Excerpts from a dataset:
++++++

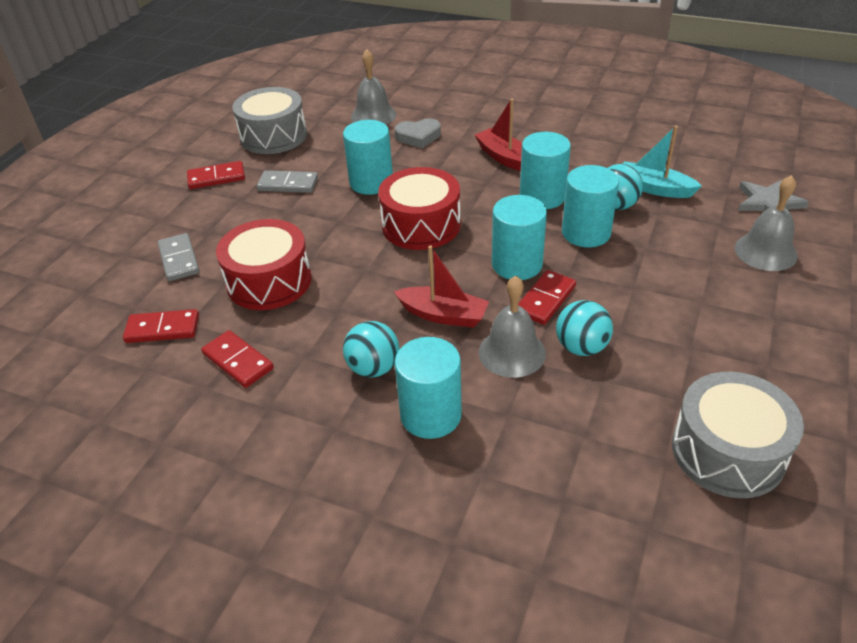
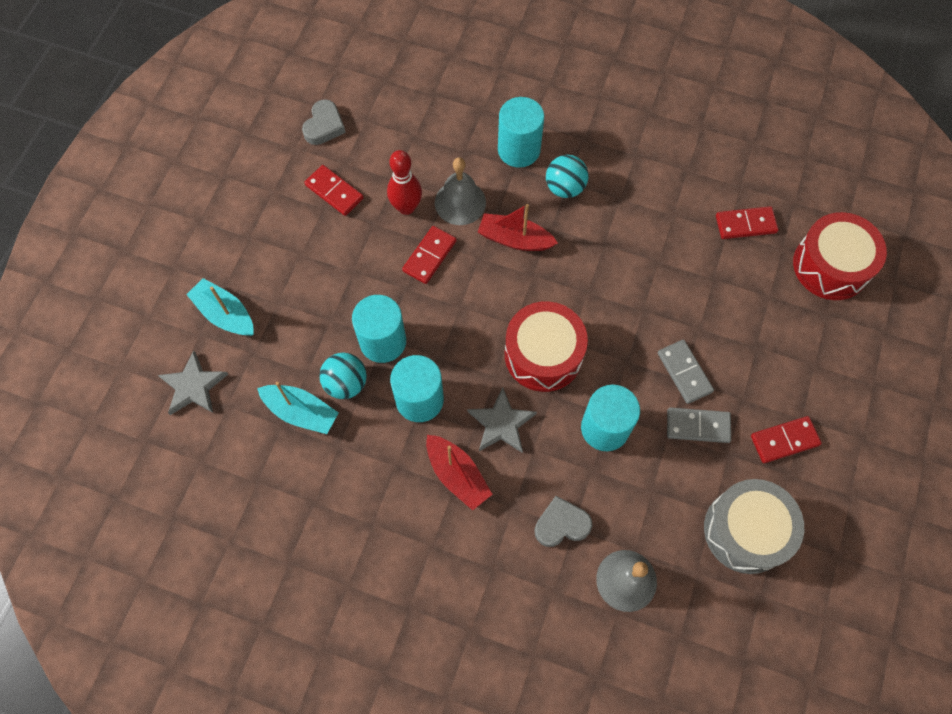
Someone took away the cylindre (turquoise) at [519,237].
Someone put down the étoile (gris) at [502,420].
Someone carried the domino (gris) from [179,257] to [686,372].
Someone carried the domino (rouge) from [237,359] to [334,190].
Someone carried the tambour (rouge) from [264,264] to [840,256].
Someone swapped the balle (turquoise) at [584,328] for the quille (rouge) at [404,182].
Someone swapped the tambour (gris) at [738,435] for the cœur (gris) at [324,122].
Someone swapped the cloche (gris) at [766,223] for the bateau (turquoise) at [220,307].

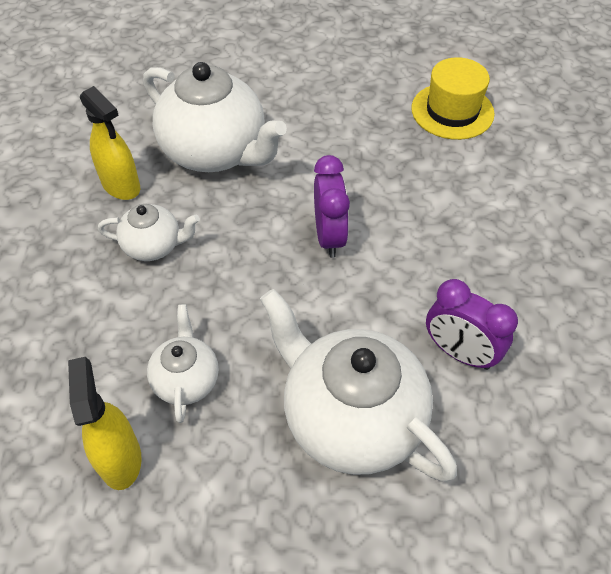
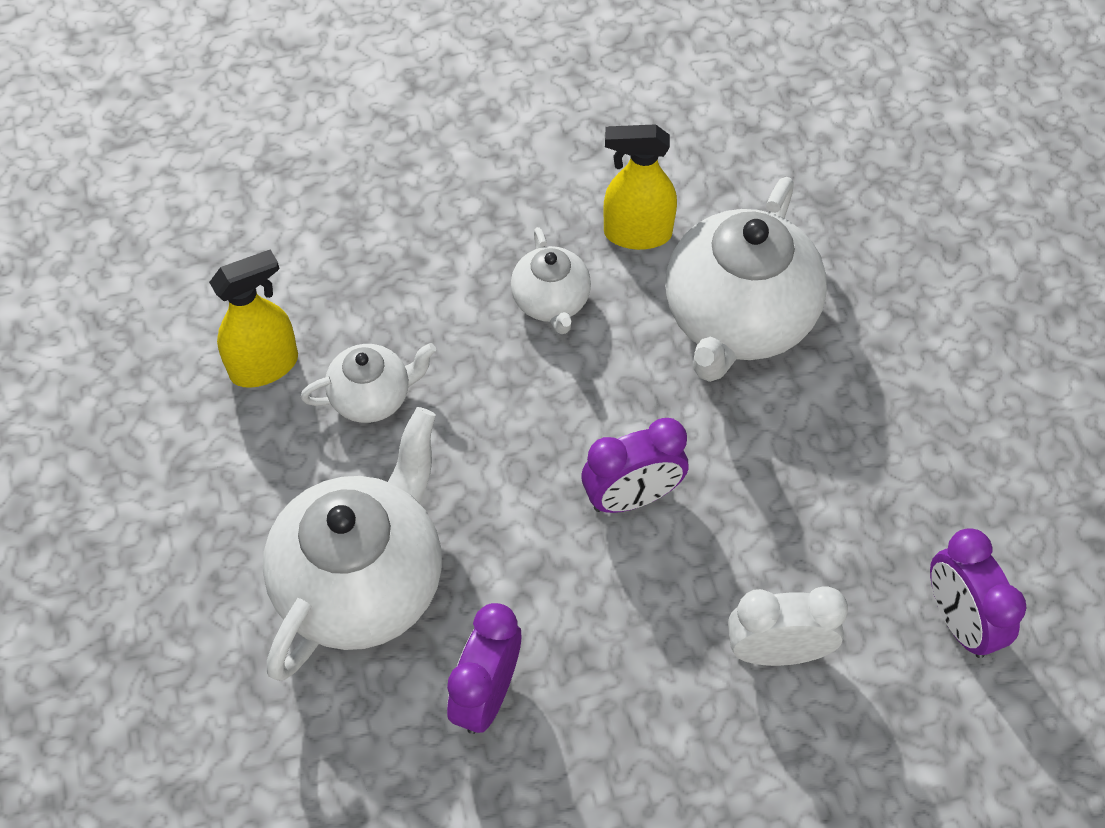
Someone put down the réveil (blanc) at [788,626].
Someone swapped the chapeau (jaune) at [453,98] for the réveil (violet) at [978,593].
Someone rotated the vaporisateur (jaune) at [110,143] by 60 degrees clockwise.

++++++

Show all lines from the entries that hold "rouge".

**ANSWER SPACE**.
Someone carried the domino (rouge) from [237,359] to [334,190].
Someone carried the tambour (rouge) from [264,264] to [840,256].
Someone swapped the balle (turquoise) at [584,328] for the quille (rouge) at [404,182].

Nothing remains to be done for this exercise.